Records for the exercise Block Start

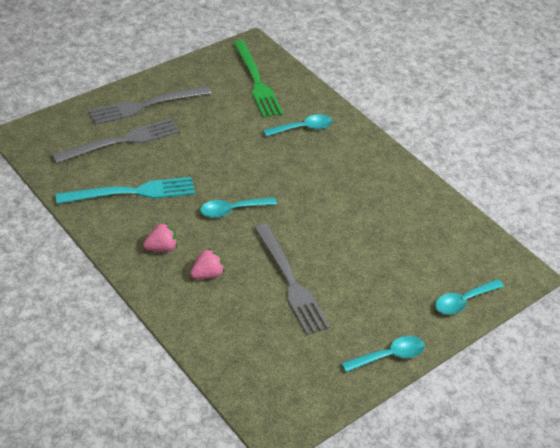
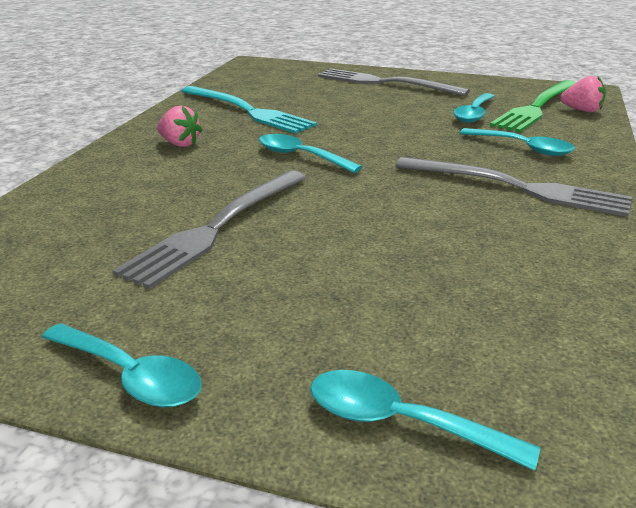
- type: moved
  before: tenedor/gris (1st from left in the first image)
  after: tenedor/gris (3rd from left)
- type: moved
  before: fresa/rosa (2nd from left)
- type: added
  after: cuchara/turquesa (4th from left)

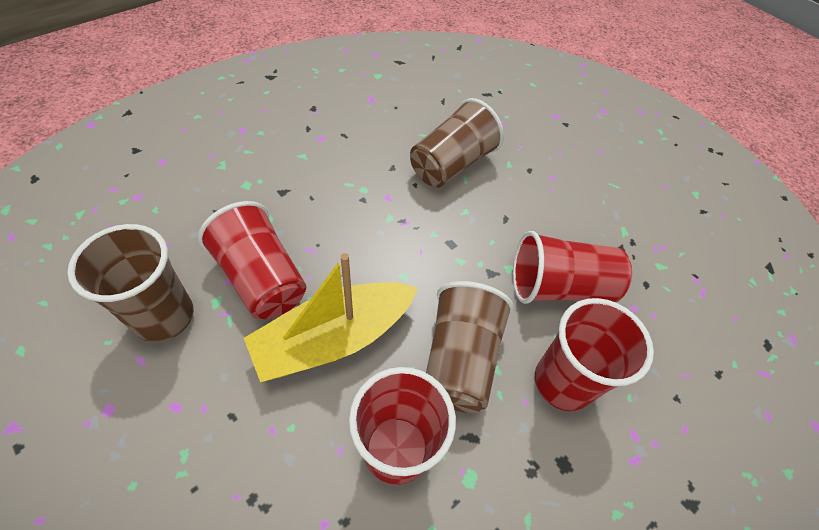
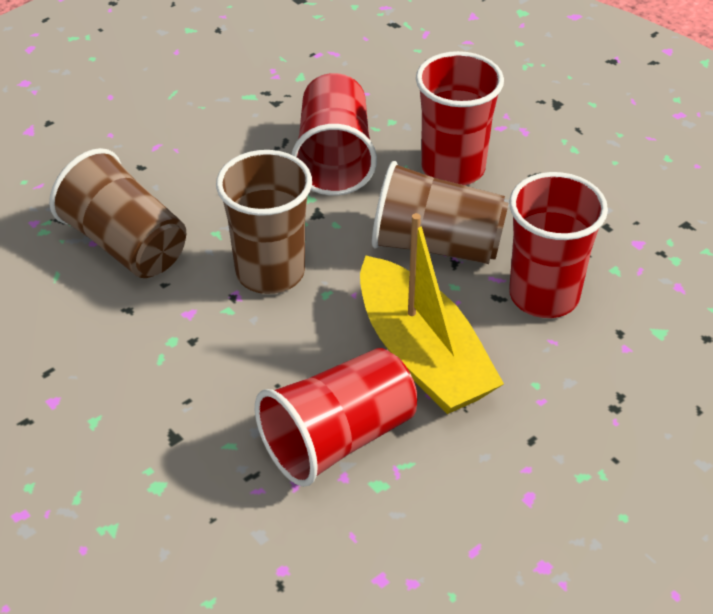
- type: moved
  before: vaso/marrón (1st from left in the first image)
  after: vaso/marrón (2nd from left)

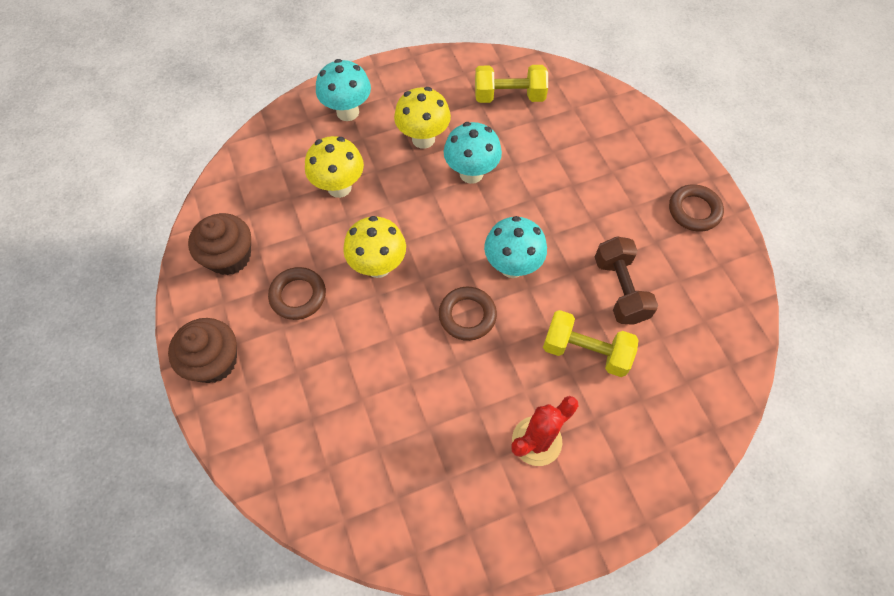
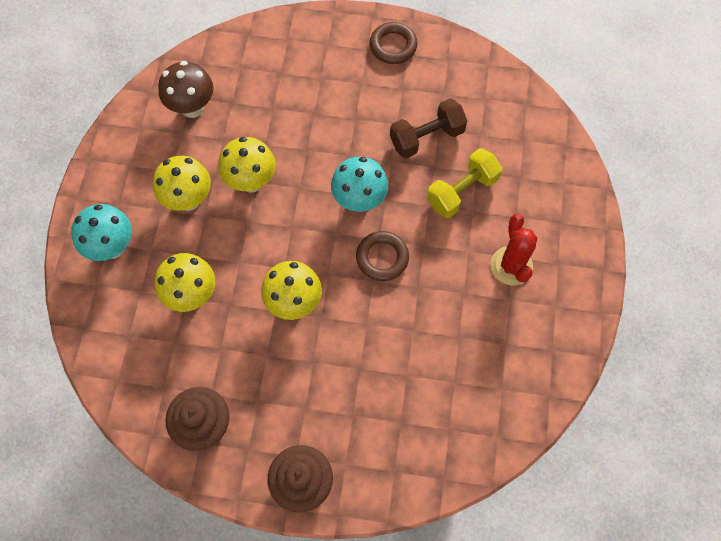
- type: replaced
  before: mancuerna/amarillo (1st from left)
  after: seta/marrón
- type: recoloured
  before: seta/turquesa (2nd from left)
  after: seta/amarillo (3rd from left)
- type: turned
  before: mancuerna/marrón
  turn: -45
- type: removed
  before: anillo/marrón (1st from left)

Records for the exercise Block End

▶ What this task involves: Set aside the pictures. Then return every line of the material above verbatim.

▶ Output:
- type: moved
  before: tenedor/gris (1st from left in the first image)
  after: tenedor/gris (3rd from left)
- type: moved
  before: fresa/rosa (2nd from left)
- type: added
  after: cuchara/turquesa (4th from left)

- type: moved
  before: vaso/marrón (1st from left in the first image)
  after: vaso/marrón (2nd from left)

- type: replaced
  before: mancuerna/amarillo (1st from left)
  after: seta/marrón
- type: recoloured
  before: seta/turquesa (2nd from left)
  after: seta/amarillo (3rd from left)
- type: turned
  before: mancuerna/marrón
  turn: -45
- type: removed
  before: anillo/marrón (1st from left)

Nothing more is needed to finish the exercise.